Output every entry below word for word, without its pictures.

[Data for this task — start]

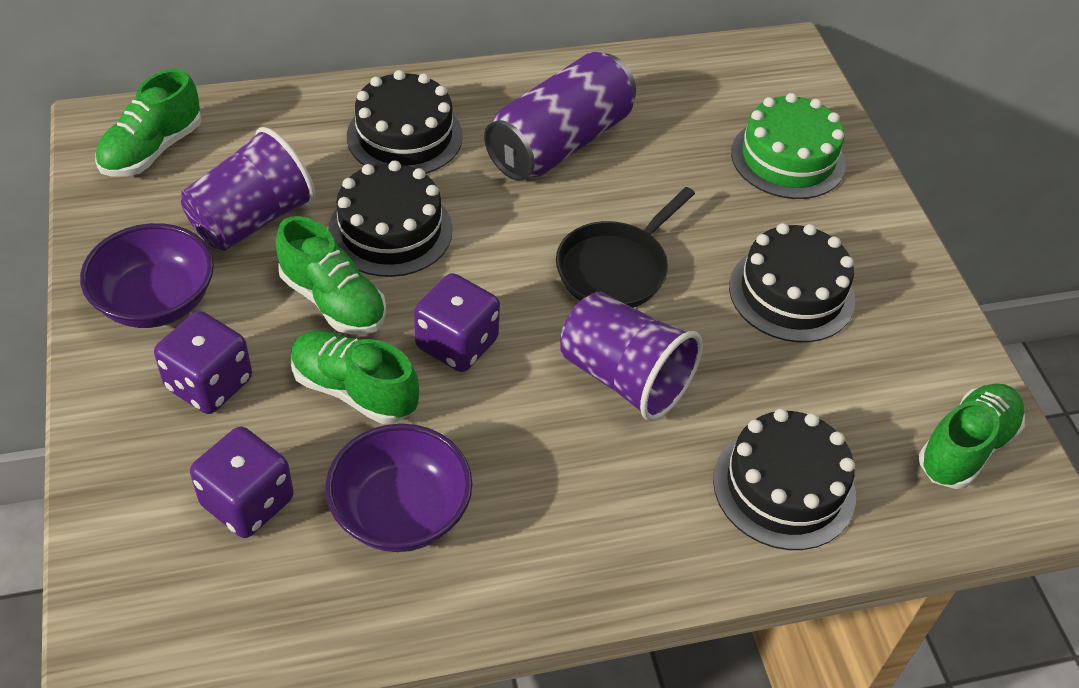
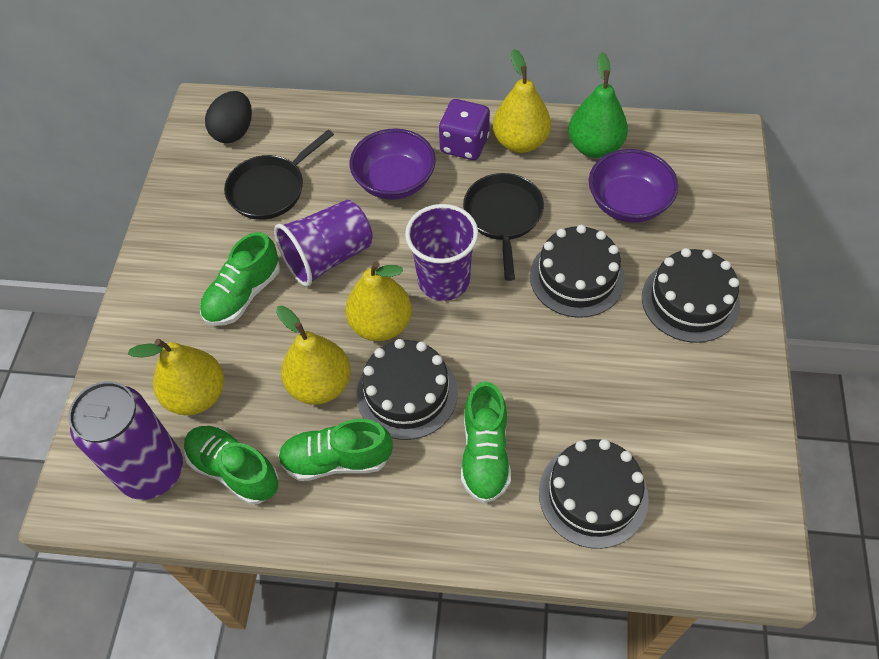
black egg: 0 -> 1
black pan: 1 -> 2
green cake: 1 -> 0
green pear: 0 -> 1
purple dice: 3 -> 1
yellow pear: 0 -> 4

[Data for this task — finish]

Expected output:
black egg: 0 -> 1
black pan: 1 -> 2
green cake: 1 -> 0
green pear: 0 -> 1
purple dice: 3 -> 1
yellow pear: 0 -> 4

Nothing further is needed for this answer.